**What you have to do**. This task calls for copying every line in the data below that contains the word "none".

**Extracted information**.

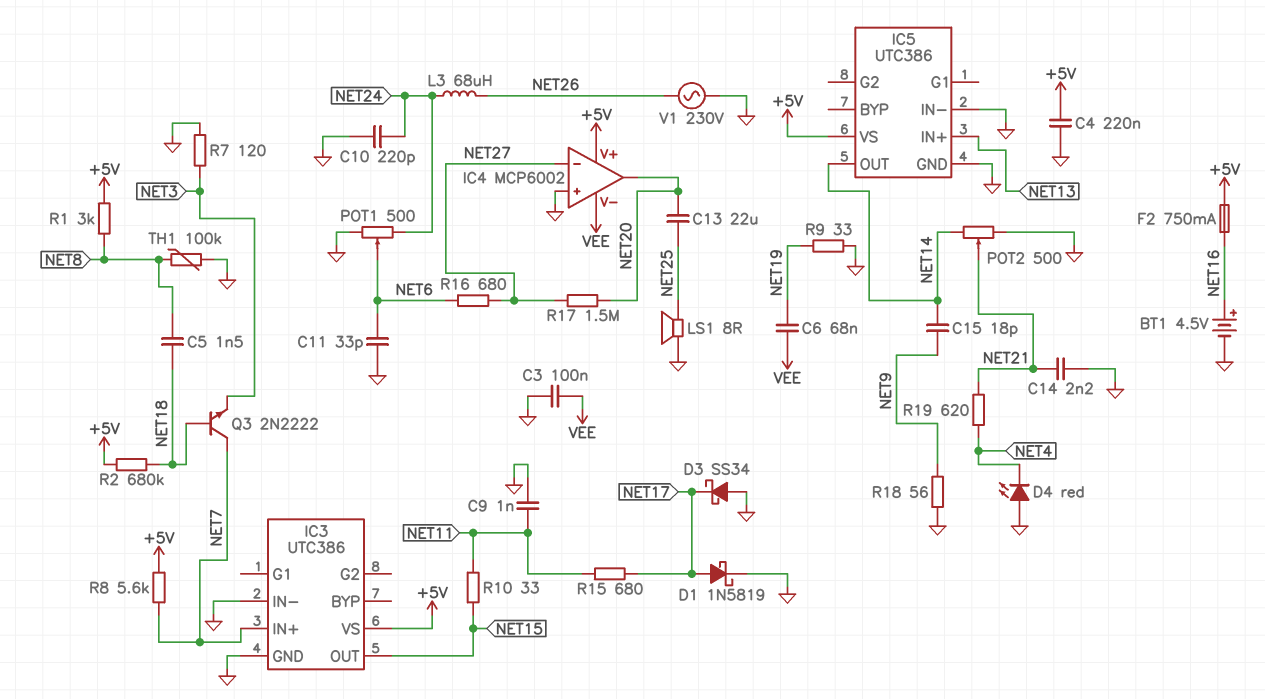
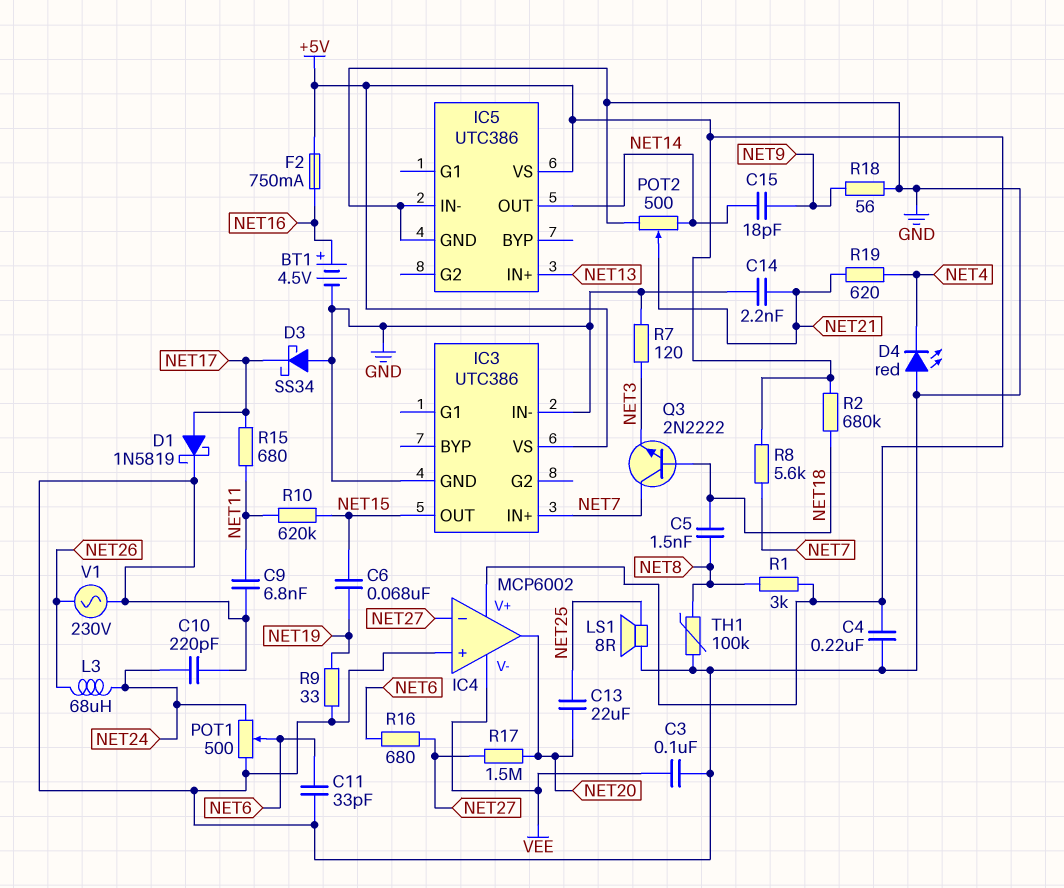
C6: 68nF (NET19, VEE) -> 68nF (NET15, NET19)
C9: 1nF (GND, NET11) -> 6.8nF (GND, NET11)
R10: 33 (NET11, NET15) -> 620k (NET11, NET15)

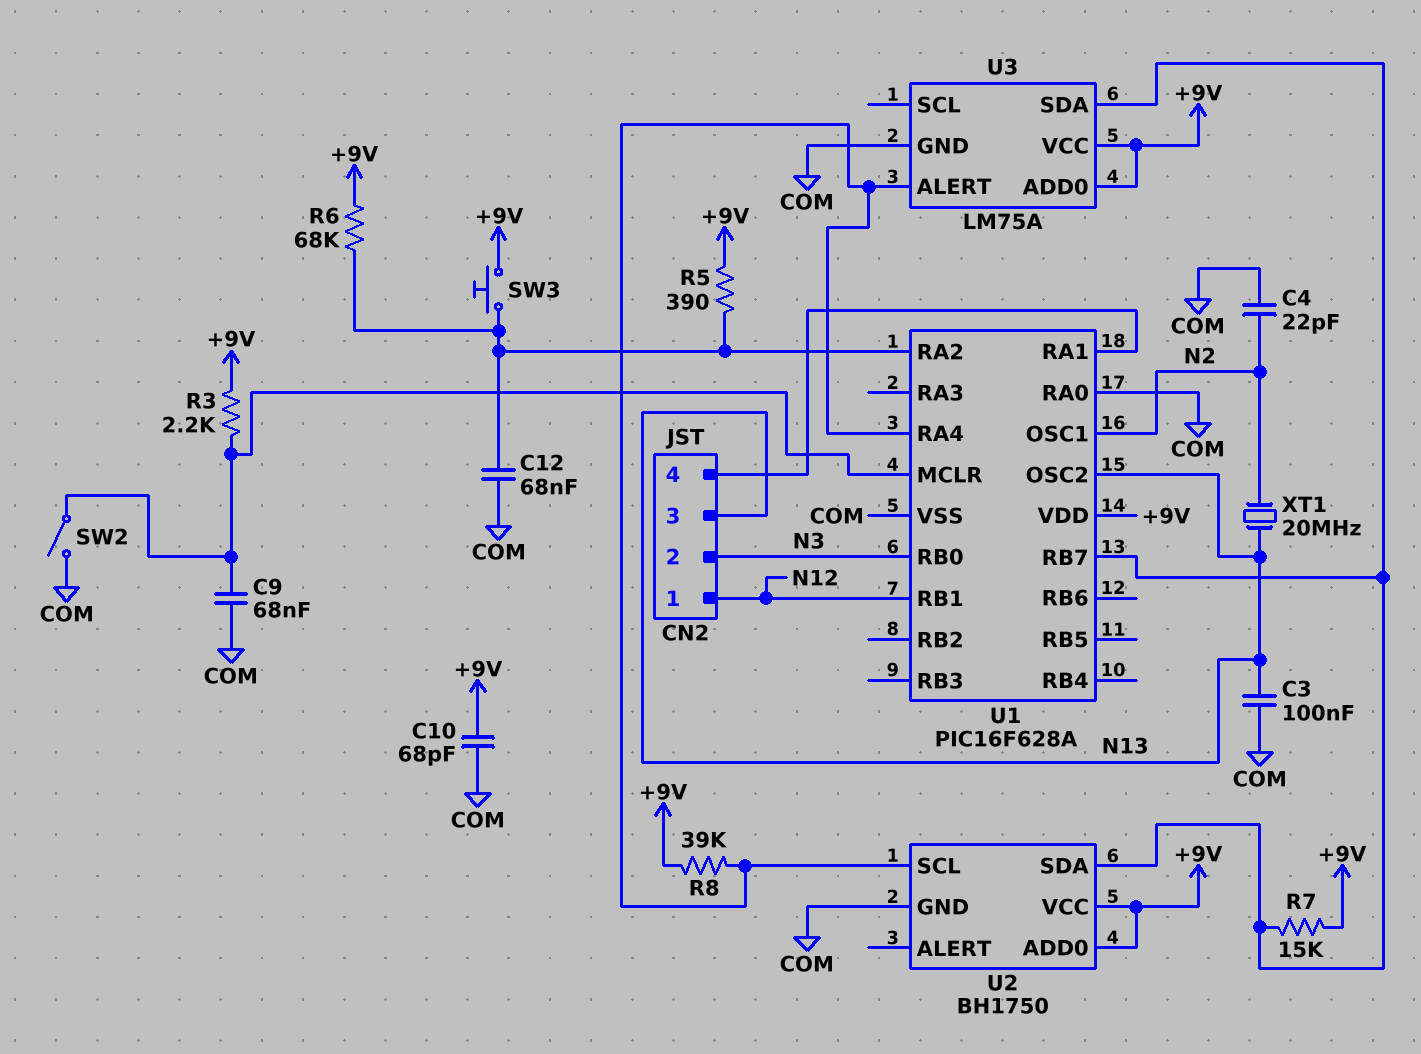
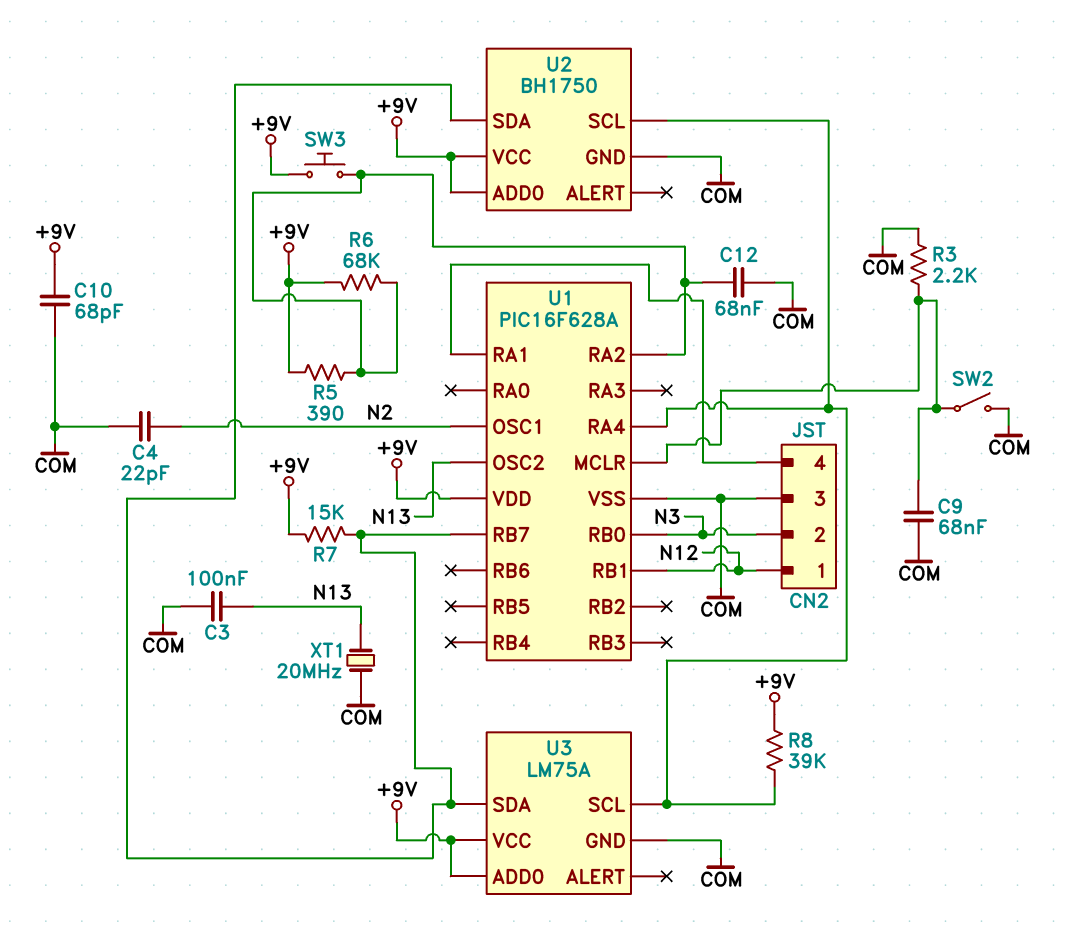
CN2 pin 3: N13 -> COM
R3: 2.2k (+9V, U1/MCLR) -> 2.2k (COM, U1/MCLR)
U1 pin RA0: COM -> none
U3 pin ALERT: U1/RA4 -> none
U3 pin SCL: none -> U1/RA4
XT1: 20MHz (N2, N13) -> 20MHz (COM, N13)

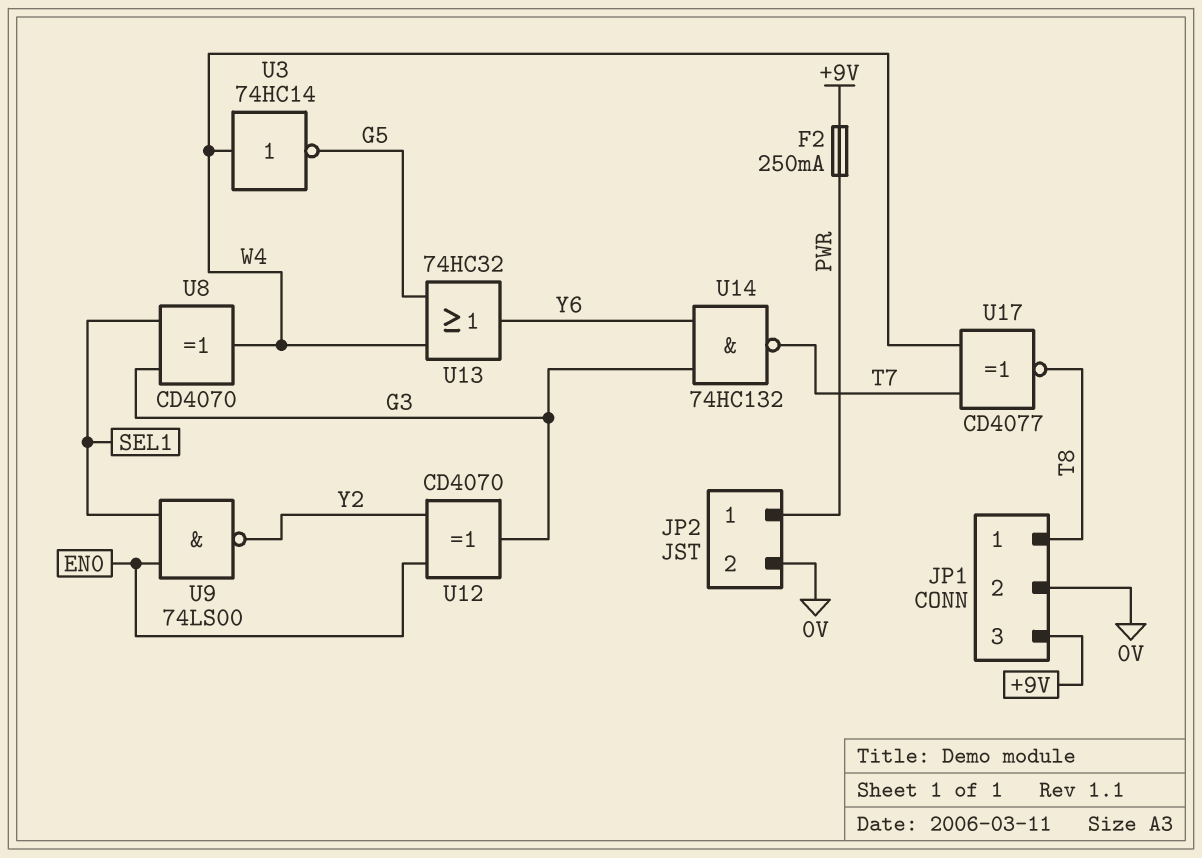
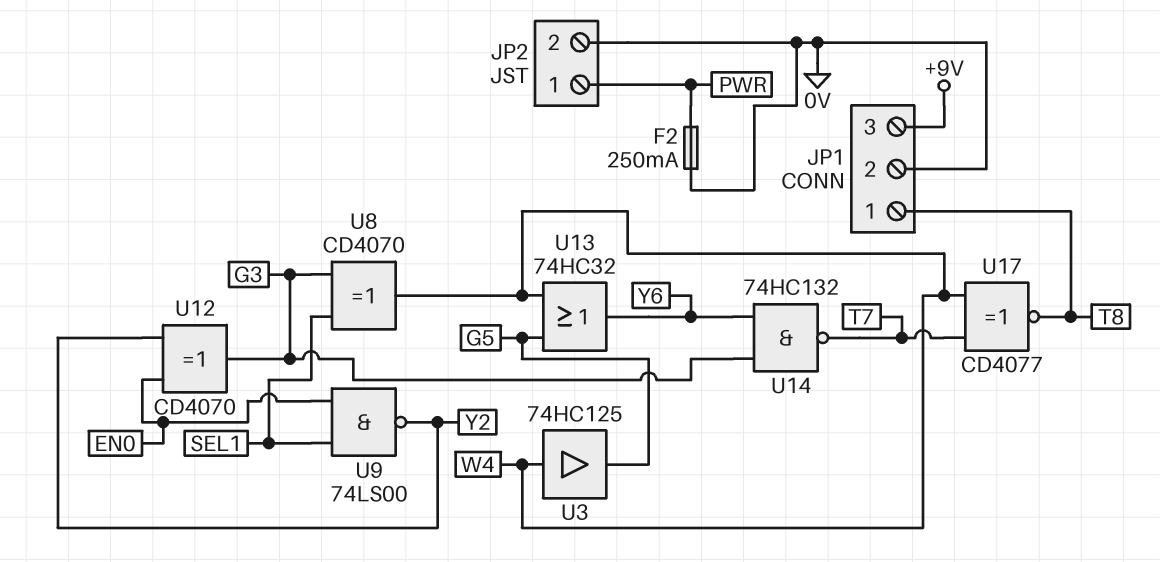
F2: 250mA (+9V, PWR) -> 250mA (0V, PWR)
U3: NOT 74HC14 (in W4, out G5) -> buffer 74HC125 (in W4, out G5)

**Output of the exercise**.
U1 pin RA0: COM -> none
U3 pin ALERT: U1/RA4 -> none
U3 pin SCL: none -> U1/RA4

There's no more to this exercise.